▸ DIRECTIONS: Return exactly the lines from the one that contains "IC101 pin GP1: none -> VDD" up to the last line of the listing, and nothing else.

▸ DATA SUPPLIED:
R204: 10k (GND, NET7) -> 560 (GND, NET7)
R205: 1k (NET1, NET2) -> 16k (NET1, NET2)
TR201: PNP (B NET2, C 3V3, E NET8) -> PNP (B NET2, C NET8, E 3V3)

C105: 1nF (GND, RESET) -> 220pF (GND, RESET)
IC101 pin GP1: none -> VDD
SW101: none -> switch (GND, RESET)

▸ TASK RESULT:
IC101 pin GP1: none -> VDD
SW101: none -> switch (GND, RESET)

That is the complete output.